:: Records contained in a dataset ::
┌──

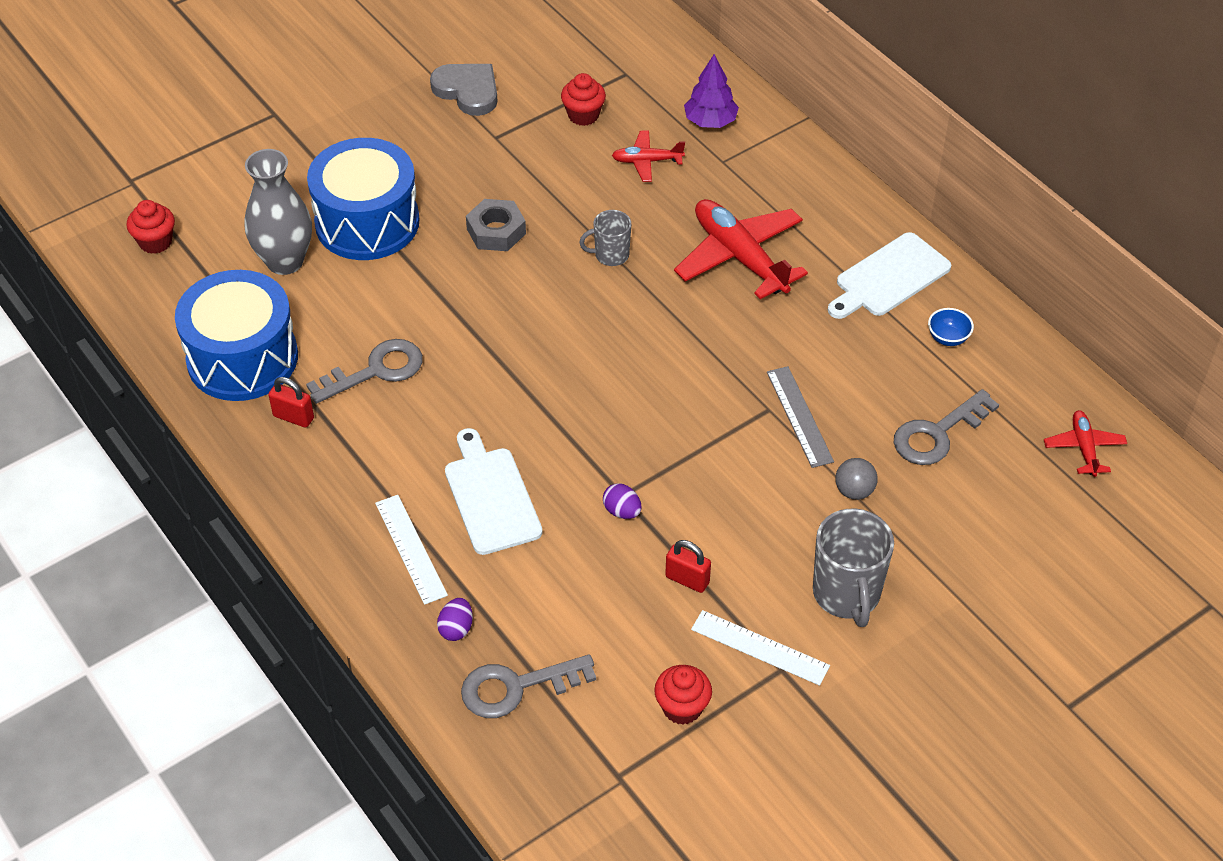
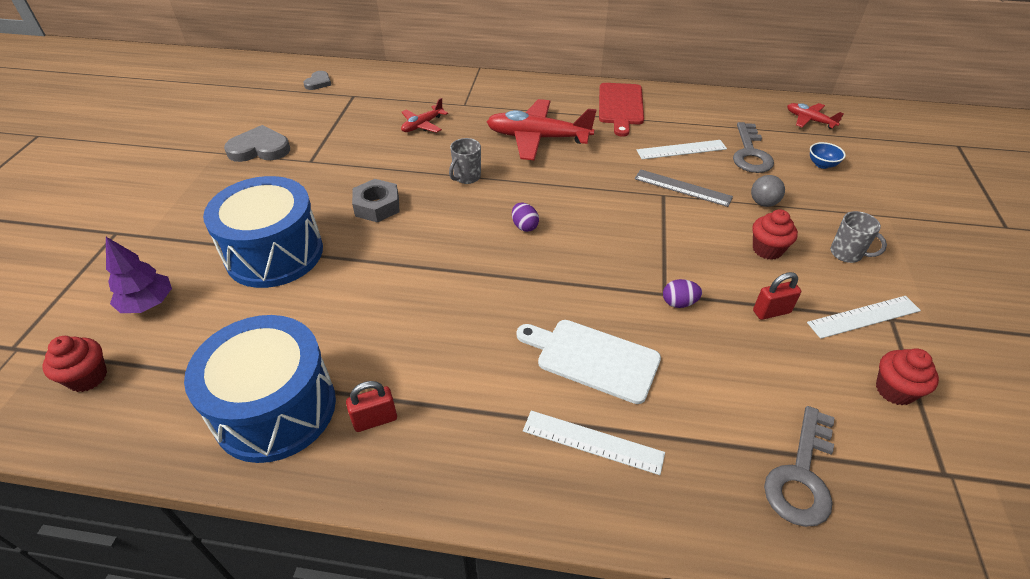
camera: 45 degrees left, 5 degrees down
(285, 261) = (234, 316): grey vase -> none
(375, 371) = (400, 339): grey key -> none
(456, 628) = (705, 472): purple egg -> purple egg (524, 226)
(583, 115) = (354, 124): red cupcake -> red cupcake (767, 249)
(611, 31) = (318, 82): none -> grey heart
(710, 121) = (432, 92): purple tree -> purple tree (148, 303)
(847, 595) = (847, 254): grey mug -> grey mug, size x0.57
(869, 376) = (681, 150): none -> white ruler
(889, 277) = (620, 106): white cutting board -> red cutting board
(948, 338) = (685, 114): blue bowl -> blue bowl (822, 164)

└──

:: PROBLEM STATEMENT ::
Please state how many lines in the entries above include the string "white", and write only that number.

:: ANSWER SPACE ::
2